◆ **Aim of the task**: Using the line that has "R4: 100 (CTL, RUN) -> 1.8 (CTL, RUN)" as the starting point, print each line to the end of the material below word for word. Add no other lines.

◆ **Excerpted data**:
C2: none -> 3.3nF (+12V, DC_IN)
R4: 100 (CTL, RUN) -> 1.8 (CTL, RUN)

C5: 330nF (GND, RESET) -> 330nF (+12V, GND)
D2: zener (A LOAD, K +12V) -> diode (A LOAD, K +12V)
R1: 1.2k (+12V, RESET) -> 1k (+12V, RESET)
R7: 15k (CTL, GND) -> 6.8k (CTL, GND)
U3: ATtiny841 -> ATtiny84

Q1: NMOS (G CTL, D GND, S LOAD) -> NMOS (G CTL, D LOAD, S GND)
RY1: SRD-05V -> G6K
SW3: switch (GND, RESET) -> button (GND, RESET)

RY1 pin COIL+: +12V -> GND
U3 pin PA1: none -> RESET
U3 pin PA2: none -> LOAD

◆ **Response to the exercise**:
R4: 100 (CTL, RUN) -> 1.8 (CTL, RUN)

C5: 330nF (GND, RESET) -> 330nF (+12V, GND)
D2: zener (A LOAD, K +12V) -> diode (A LOAD, K +12V)
R1: 1.2k (+12V, RESET) -> 1k (+12V, RESET)
R7: 15k (CTL, GND) -> 6.8k (CTL, GND)
U3: ATtiny841 -> ATtiny84

Q1: NMOS (G CTL, D GND, S LOAD) -> NMOS (G CTL, D LOAD, S GND)
RY1: SRD-05V -> G6K
SW3: switch (GND, RESET) -> button (GND, RESET)

RY1 pin COIL+: +12V -> GND
U3 pin PA1: none -> RESET
U3 pin PA2: none -> LOAD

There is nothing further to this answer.